TASK GOAL:
Starting at the top line, print the entries below exactly as they are and skip every picture.
┌─ DATA EXCERPTS
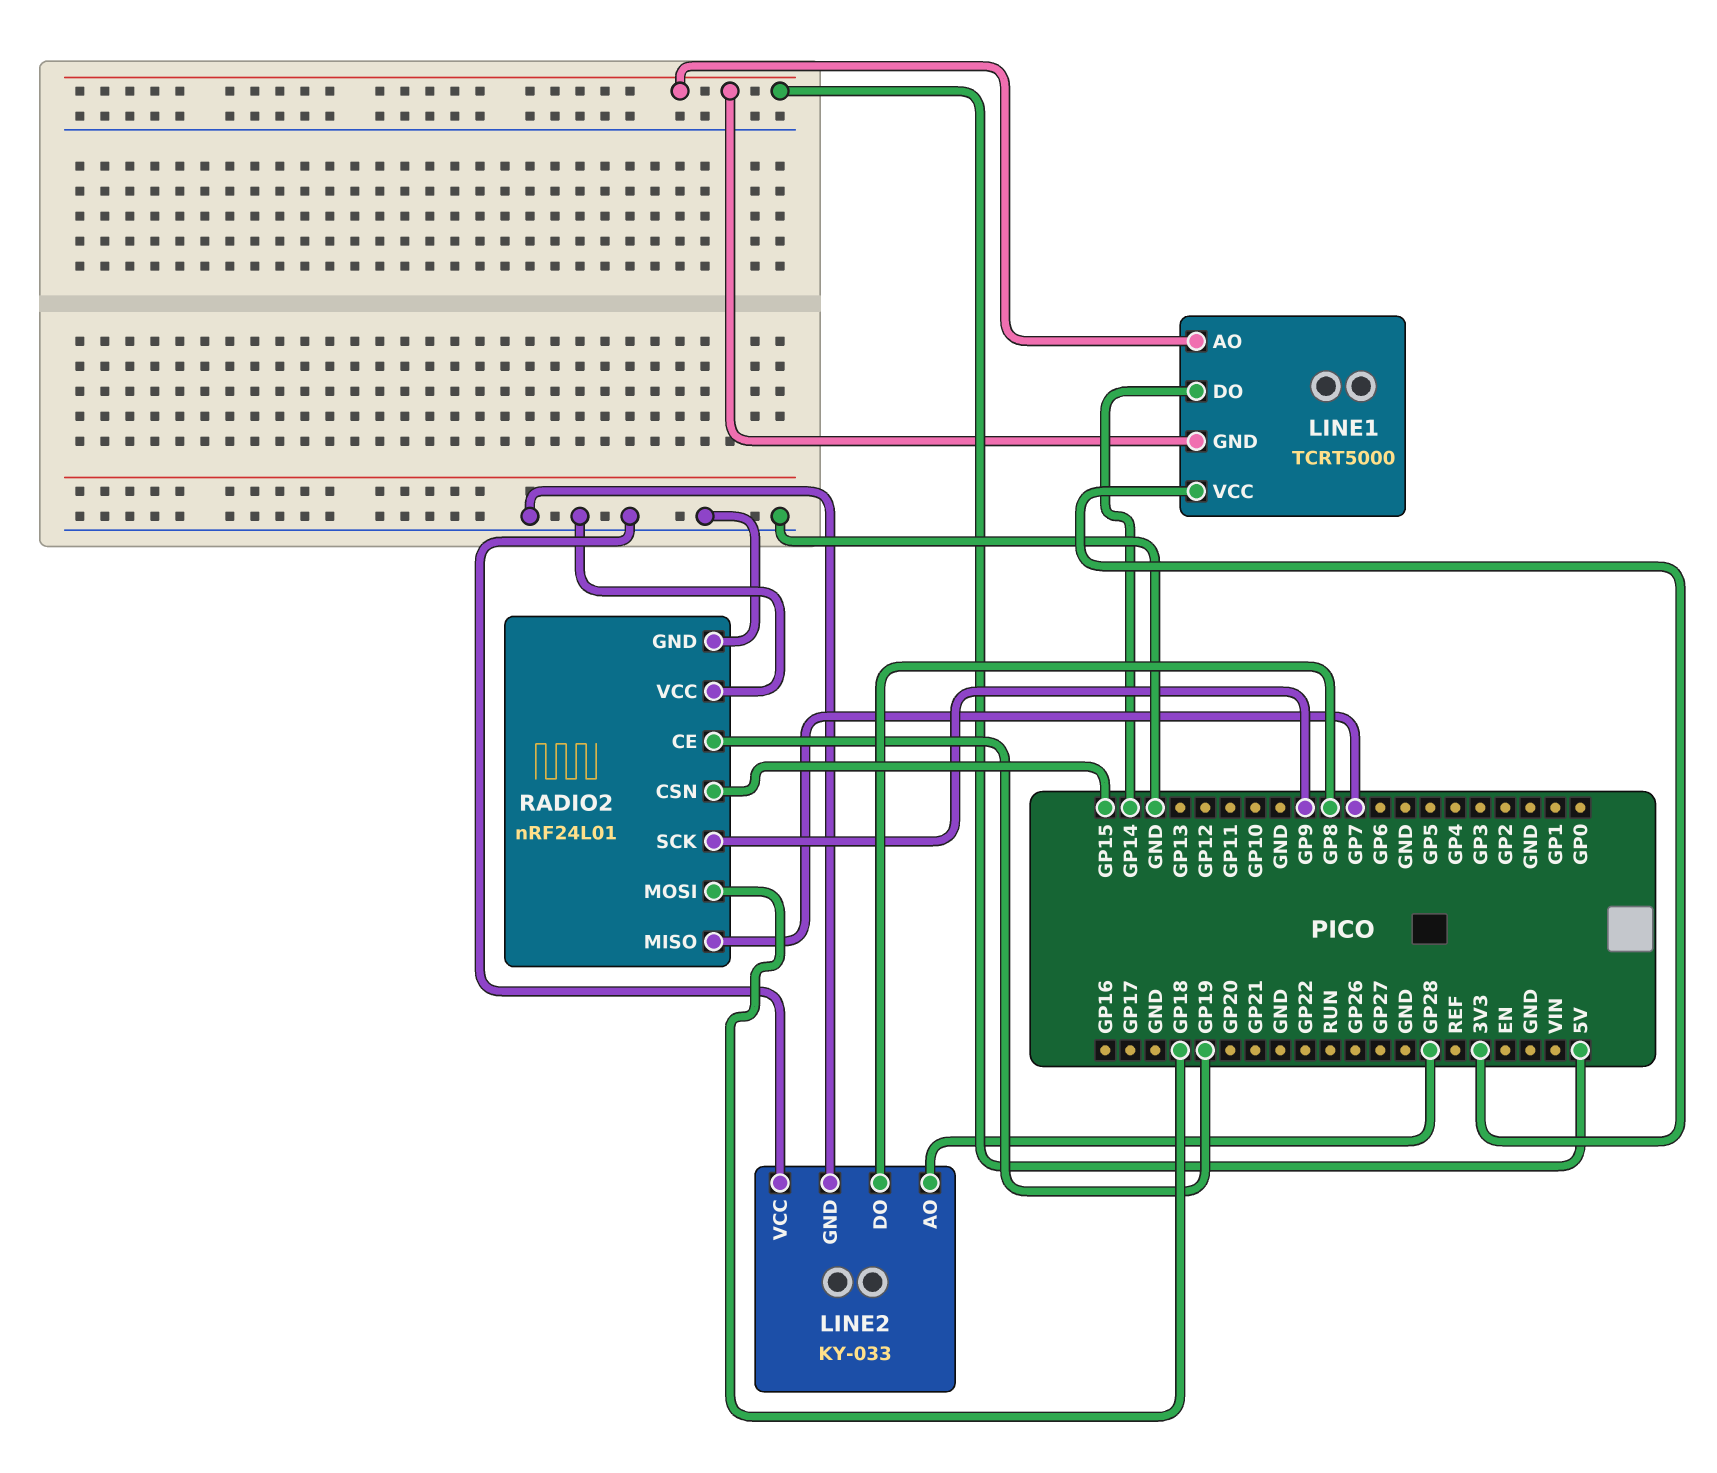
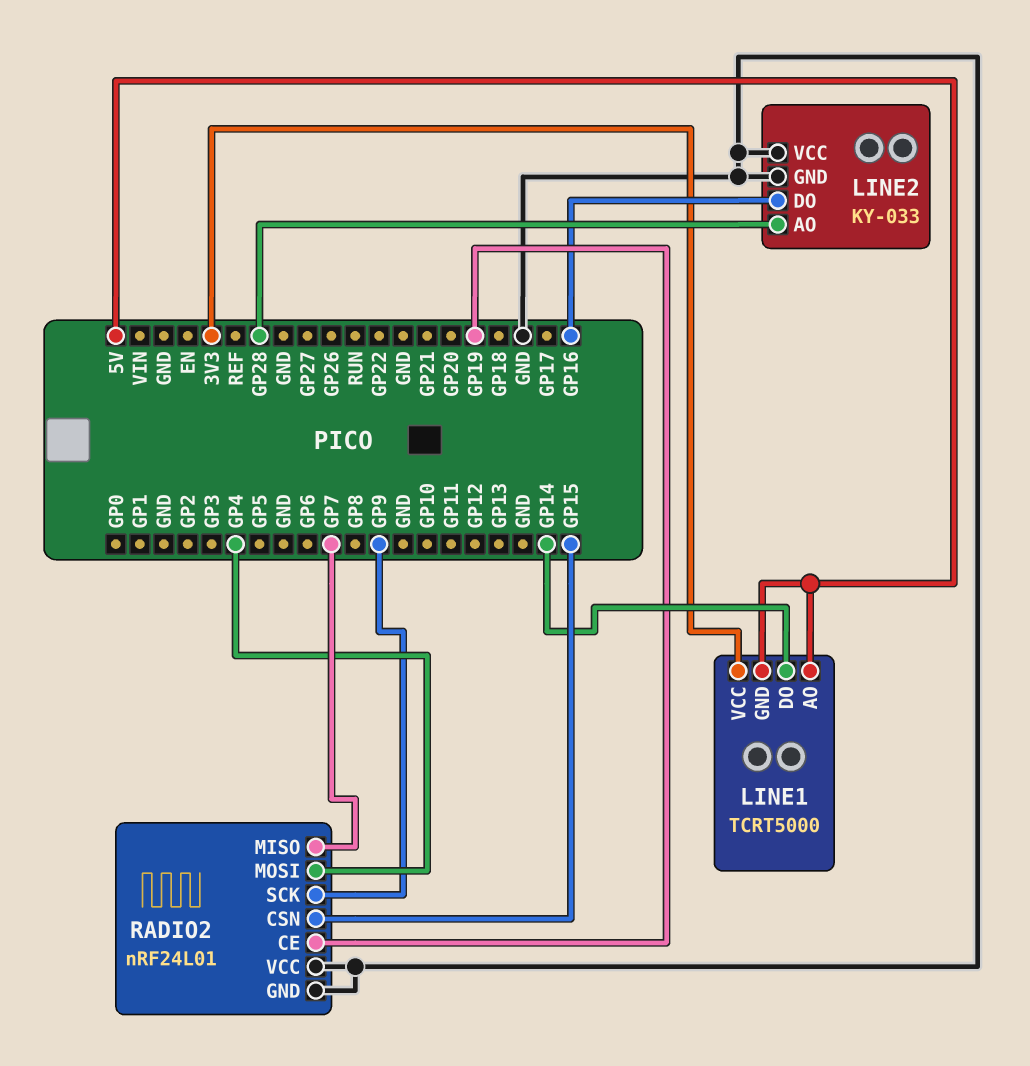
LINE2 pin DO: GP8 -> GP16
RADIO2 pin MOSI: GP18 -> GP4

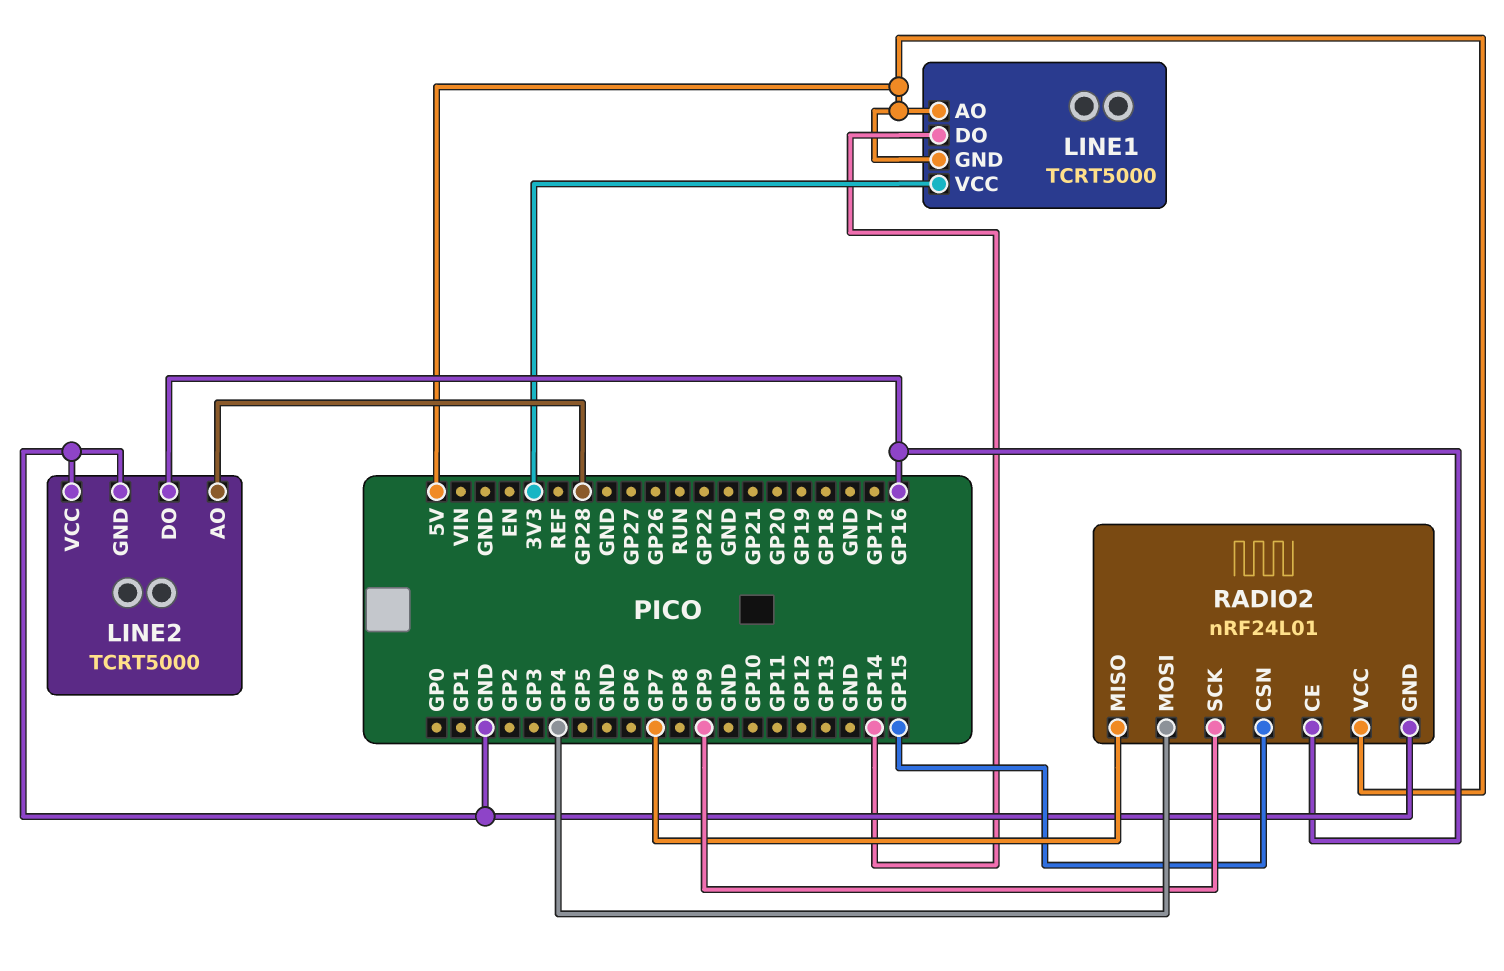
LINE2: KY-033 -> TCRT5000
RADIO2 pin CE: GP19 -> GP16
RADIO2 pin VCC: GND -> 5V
└─
ANSWER SPACE:
LINE2 pin DO: GP8 -> GP16
RADIO2 pin MOSI: GP18 -> GP4

LINE2: KY-033 -> TCRT5000
RADIO2 pin CE: GP19 -> GP16
RADIO2 pin VCC: GND -> 5V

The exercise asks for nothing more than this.